Problem details
In the listing below, find each line with the string "TEMP" and return it.

Data for the task

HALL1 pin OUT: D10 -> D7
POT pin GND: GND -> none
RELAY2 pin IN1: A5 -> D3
* * *
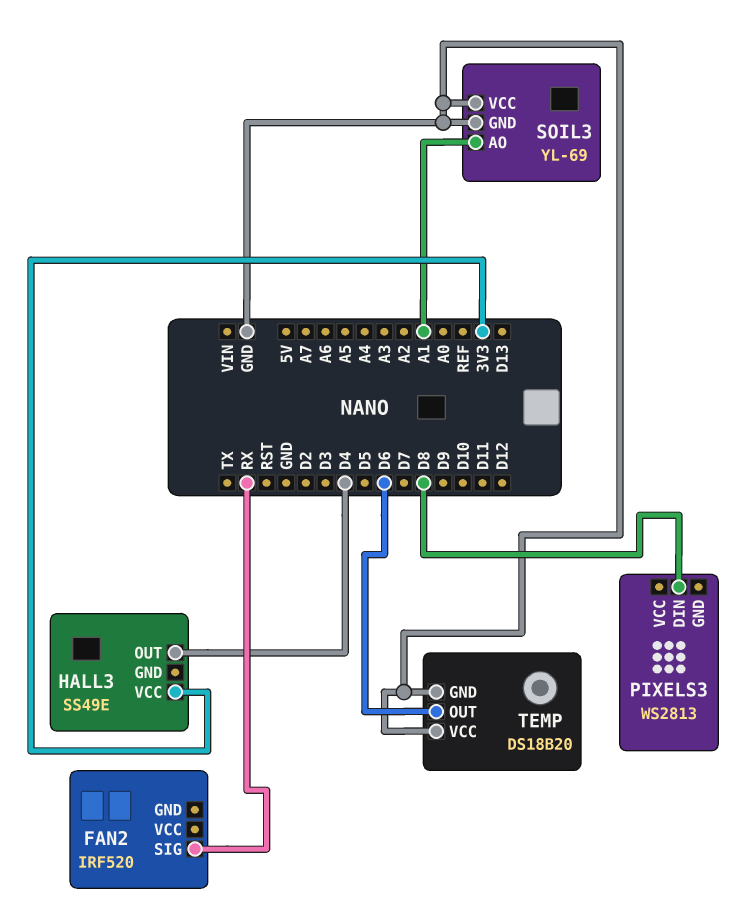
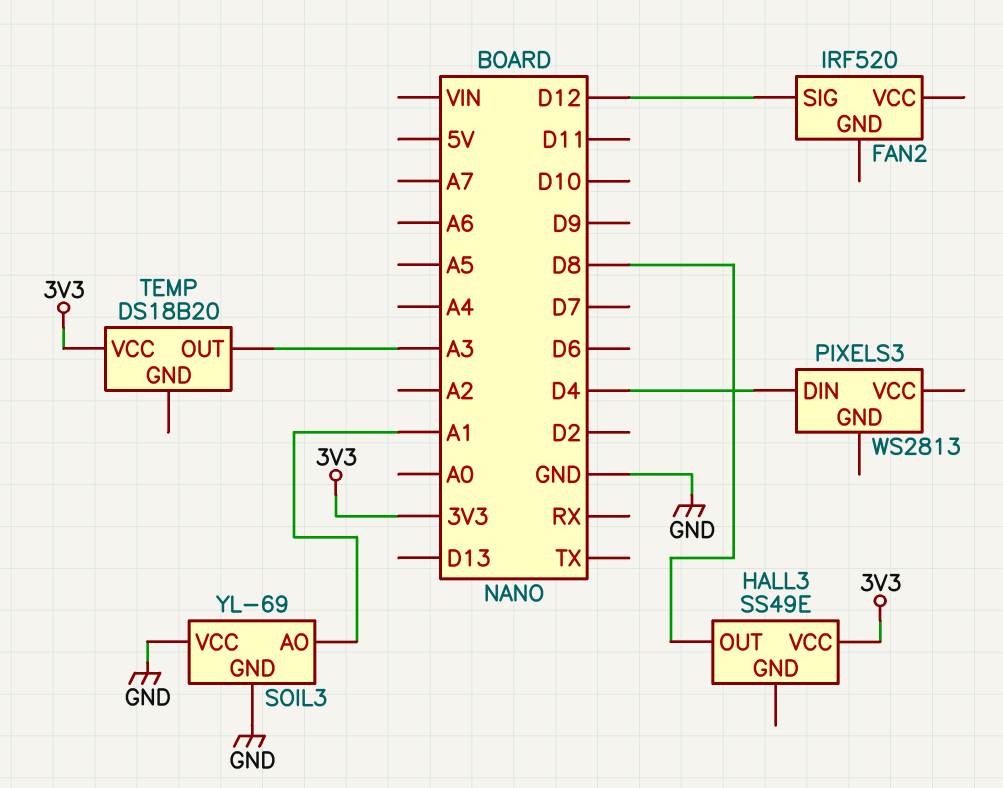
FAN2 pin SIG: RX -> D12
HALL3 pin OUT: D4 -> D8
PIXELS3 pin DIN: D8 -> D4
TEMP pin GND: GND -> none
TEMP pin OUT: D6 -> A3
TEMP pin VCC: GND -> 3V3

Answer below
TEMP pin GND: GND -> none
TEMP pin OUT: D6 -> A3
TEMP pin VCC: GND -> 3V3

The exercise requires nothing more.